▶ _Work instructions_
Which lines in the material below contain the word "schottky"? Copy each of them.

-------- Provided data

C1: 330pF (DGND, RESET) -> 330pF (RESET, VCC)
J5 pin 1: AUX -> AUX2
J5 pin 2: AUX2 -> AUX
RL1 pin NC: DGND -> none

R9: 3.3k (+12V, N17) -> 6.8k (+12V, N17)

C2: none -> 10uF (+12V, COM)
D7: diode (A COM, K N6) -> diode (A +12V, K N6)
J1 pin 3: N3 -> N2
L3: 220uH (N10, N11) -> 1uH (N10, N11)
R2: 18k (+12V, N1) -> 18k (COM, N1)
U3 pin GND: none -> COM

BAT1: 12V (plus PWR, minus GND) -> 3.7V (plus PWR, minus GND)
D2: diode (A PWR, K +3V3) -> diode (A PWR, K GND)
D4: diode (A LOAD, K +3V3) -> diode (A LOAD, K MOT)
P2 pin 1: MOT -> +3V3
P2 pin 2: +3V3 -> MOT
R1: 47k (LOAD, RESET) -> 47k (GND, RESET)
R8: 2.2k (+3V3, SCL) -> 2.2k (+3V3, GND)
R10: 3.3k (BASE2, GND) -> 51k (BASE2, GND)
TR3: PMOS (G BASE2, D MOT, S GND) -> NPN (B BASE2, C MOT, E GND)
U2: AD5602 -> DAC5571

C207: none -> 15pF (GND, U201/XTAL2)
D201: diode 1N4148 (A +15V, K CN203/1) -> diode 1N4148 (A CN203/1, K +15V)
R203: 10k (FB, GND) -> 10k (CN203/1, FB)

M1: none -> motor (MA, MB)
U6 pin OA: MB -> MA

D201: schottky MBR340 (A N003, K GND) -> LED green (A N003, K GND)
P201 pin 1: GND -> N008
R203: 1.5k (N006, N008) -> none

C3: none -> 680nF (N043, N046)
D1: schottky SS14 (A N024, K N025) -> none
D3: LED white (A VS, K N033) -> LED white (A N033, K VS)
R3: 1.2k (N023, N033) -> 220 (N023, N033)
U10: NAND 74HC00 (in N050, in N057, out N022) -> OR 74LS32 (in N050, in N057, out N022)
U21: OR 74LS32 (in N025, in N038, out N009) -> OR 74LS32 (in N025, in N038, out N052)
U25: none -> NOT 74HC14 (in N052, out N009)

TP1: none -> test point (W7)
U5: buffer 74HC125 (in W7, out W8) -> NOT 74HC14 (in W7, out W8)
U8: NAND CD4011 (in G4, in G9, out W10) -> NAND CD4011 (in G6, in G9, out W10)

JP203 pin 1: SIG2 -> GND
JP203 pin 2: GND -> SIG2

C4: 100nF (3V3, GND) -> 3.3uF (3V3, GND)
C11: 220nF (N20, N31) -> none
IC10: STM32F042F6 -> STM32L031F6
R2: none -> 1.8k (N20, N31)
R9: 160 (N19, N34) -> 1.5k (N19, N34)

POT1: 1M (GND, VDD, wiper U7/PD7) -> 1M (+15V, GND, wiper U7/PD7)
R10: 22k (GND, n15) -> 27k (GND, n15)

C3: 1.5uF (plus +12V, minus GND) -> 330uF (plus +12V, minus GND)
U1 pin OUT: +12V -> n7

----------------

▶ _Response to this exercise_
D201: schottky MBR340 (A N003, K GND) -> LED green (A N003, K GND)
D1: schottky SS14 (A N024, K N025) -> none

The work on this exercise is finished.